--- Records for the task Enclosed Below ---
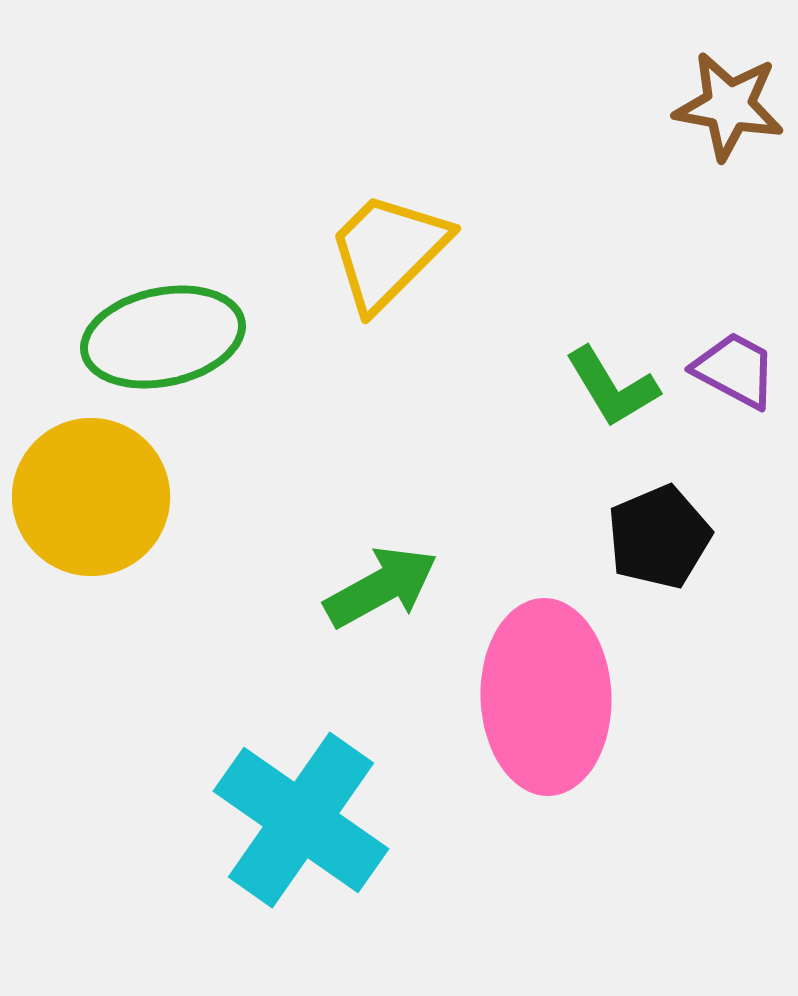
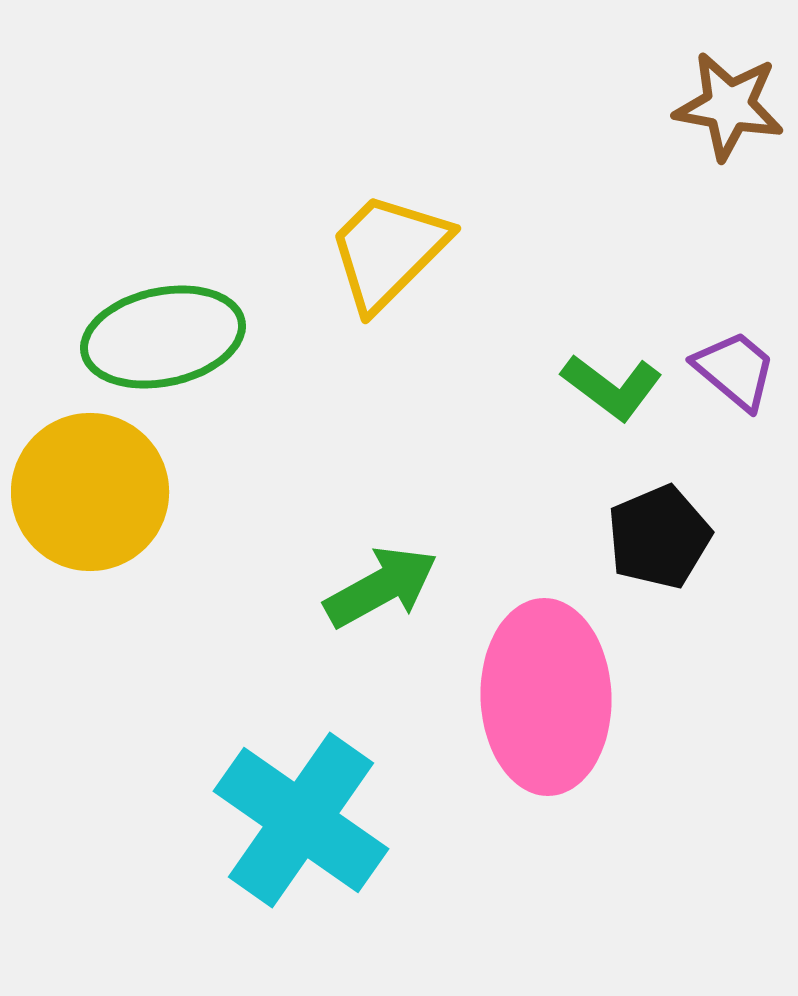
purple trapezoid: rotated 12 degrees clockwise
green L-shape: rotated 22 degrees counterclockwise
yellow circle: moved 1 px left, 5 px up
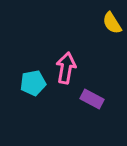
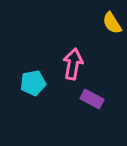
pink arrow: moved 7 px right, 4 px up
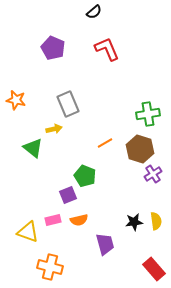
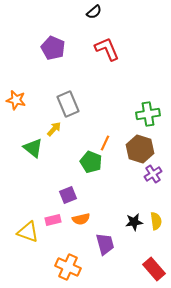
yellow arrow: rotated 35 degrees counterclockwise
orange line: rotated 35 degrees counterclockwise
green pentagon: moved 6 px right, 14 px up
orange semicircle: moved 2 px right, 1 px up
orange cross: moved 18 px right; rotated 10 degrees clockwise
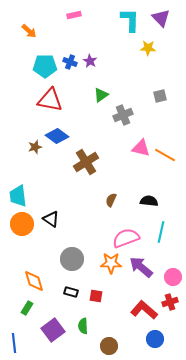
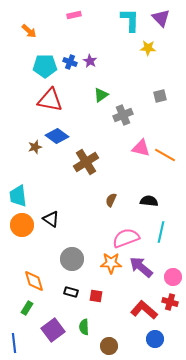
orange circle: moved 1 px down
red cross: rotated 35 degrees clockwise
green semicircle: moved 1 px right, 1 px down
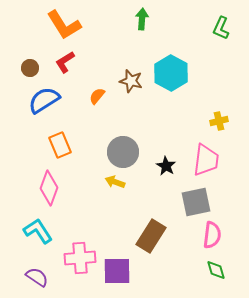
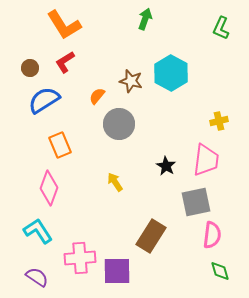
green arrow: moved 3 px right; rotated 15 degrees clockwise
gray circle: moved 4 px left, 28 px up
yellow arrow: rotated 36 degrees clockwise
green diamond: moved 4 px right, 1 px down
--- End of Enclosed Records for the task ---
Requirement - Could you repeat, exactly and with nothing added, the lines from the top of the entries above through the line that holds "yellow arrow: rotated 35", leaving out any pictures?

Response to the task -
purple trapezoid: rotated 12 degrees clockwise
green L-shape: rotated 22 degrees counterclockwise
yellow circle: moved 1 px left, 5 px up
pink arrow: moved 7 px right, 4 px up
yellow arrow: rotated 35 degrees counterclockwise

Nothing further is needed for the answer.